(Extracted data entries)
----
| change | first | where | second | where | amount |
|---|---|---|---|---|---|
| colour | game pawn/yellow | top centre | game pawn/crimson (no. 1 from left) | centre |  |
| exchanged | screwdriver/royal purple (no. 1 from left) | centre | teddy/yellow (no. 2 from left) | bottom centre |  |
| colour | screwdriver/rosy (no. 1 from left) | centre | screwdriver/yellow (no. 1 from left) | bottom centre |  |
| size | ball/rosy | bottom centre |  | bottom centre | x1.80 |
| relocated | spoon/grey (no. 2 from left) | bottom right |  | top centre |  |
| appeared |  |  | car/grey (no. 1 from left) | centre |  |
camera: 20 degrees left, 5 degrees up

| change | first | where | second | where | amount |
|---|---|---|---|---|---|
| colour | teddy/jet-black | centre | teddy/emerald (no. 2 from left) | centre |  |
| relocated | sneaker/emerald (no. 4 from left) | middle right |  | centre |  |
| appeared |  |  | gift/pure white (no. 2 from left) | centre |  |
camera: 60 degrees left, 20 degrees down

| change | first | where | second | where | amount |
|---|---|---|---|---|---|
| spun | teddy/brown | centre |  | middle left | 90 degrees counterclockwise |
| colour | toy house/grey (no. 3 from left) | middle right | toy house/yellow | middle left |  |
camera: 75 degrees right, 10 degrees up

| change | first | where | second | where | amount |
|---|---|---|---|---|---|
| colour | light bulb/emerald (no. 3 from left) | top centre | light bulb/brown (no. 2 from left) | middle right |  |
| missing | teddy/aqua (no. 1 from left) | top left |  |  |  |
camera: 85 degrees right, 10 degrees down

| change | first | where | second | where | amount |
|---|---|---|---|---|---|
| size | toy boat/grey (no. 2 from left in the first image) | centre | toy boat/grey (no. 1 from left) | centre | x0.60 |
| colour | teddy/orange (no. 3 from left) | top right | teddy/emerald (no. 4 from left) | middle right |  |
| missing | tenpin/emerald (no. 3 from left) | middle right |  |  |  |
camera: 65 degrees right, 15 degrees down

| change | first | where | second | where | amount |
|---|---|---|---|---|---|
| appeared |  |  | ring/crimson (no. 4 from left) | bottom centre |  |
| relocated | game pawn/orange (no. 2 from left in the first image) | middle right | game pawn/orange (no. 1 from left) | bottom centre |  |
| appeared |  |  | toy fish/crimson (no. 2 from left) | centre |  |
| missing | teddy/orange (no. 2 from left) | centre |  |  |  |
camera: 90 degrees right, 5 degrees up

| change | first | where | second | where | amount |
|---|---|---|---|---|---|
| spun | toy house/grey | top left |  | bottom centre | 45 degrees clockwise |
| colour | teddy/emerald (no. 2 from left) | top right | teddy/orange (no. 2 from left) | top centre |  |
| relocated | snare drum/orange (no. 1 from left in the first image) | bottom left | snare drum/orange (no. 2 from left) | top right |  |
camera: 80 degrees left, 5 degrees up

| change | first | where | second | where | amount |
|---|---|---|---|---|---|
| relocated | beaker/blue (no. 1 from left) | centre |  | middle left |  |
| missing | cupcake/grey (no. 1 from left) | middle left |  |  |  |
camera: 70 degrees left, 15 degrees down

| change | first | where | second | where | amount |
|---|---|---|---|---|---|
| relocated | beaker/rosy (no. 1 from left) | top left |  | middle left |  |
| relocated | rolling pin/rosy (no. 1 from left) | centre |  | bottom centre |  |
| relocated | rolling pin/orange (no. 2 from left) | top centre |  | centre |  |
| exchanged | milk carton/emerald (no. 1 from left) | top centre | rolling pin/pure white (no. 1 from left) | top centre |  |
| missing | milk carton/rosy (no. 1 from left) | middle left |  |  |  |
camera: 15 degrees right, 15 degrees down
----
**Activity**
Word for word, give the records again.

**Exercise result**
| change | first | where | second | where | amount |
|---|---|---|---|---|---|
| colour | game pawn/yellow | top centre | game pawn/crimson (no. 1 from left) | centre |  |
| exchanged | screwdriver/royal purple (no. 1 from left) | centre | teddy/yellow (no. 2 from left) | bottom centre |  |
| colour | screwdriver/rosy (no. 1 from left) | centre | screwdriver/yellow (no. 1 from left) | bottom centre |  |
| size | ball/rosy | bottom centre |  | bottom centre | x1.80 |
| relocated | spoon/grey (no. 2 from left) | bottom right |  | top centre |  |
| appeared |  |  | car/grey (no. 1 from left) | centre |  |
camera: 20 degrees left, 5 degrees up

| change | first | where | second | where | amount |
|---|---|---|---|---|---|
| colour | teddy/jet-black | centre | teddy/emerald (no. 2 from left) | centre |  |
| relocated | sneaker/emerald (no. 4 from left) | middle right |  | centre |  |
| appeared |  |  | gift/pure white (no. 2 from left) | centre |  |
camera: 60 degrees left, 20 degrees down

| change | first | where | second | where | amount |
|---|---|---|---|---|---|
| spun | teddy/brown | centre |  | middle left | 90 degrees counterclockwise |
| colour | toy house/grey (no. 3 from left) | middle right | toy house/yellow | middle left |  |
camera: 75 degrees right, 10 degrees up

| change | first | where | second | where | amount |
|---|---|---|---|---|---|
| colour | light bulb/emerald (no. 3 from left) | top centre | light bulb/brown (no. 2 from left) | middle right |  |
| missing | teddy/aqua (no. 1 from left) | top left |  |  |  |
camera: 85 degrees right, 10 degrees down

| change | first | where | second | where | amount |
|---|---|---|---|---|---|
| size | toy boat/grey (no. 2 from left in the first image) | centre | toy boat/grey (no. 1 from left) | centre | x0.60 |
| colour | teddy/orange (no. 3 from left) | top right | teddy/emerald (no. 4 from left) | middle right |  |
| missing | tenpin/emerald (no. 3 from left) | middle right |  |  |  |
camera: 65 degrees right, 15 degrees down

| change | first | where | second | where | amount |
|---|---|---|---|---|---|
| appeared |  |  | ring/crimson (no. 4 from left) | bottom centre |  |
| relocated | game pawn/orange (no. 2 from left in the first image) | middle right | game pawn/orange (no. 1 from left) | bottom centre |  |
| appeared |  |  | toy fish/crimson (no. 2 from left) | centre |  |
| missing | teddy/orange (no. 2 from left) | centre |  |  |  |
camera: 90 degrees right, 5 degrees up

| change | first | where | second | where | amount |
|---|---|---|---|---|---|
| spun | toy house/grey | top left |  | bottom centre | 45 degrees clockwise |
| colour | teddy/emerald (no. 2 from left) | top right | teddy/orange (no. 2 from left) | top centre |  |
| relocated | snare drum/orange (no. 1 from left in the first image) | bottom left | snare drum/orange (no. 2 from left) | top right |  |
camera: 80 degrees left, 5 degrees up

| change | first | where | second | where | amount |
|---|---|---|---|---|---|
| relocated | beaker/blue (no. 1 from left) | centre |  | middle left |  |
| missing | cupcake/grey (no. 1 from left) | middle left |  |  |  |
camera: 70 degrees left, 15 degrees down

| change | first | where | second | where | amount |
|---|---|---|---|---|---|
| relocated | beaker/rosy (no. 1 from left) | top left |  | middle left |  |
| relocated | rolling pin/rosy (no. 1 from left) | centre |  | bottom centre |  |
| relocated | rolling pin/orange (no. 2 from left) | top centre |  | centre |  |
| exchanged | milk carton/emerald (no. 1 from left) | top centre | rolling pin/pure white (no. 1 from left) | top centre |  |
| missing | milk carton/rosy (no. 1 from left) | middle left |  |  |  |
camera: 15 degrees right, 15 degrees down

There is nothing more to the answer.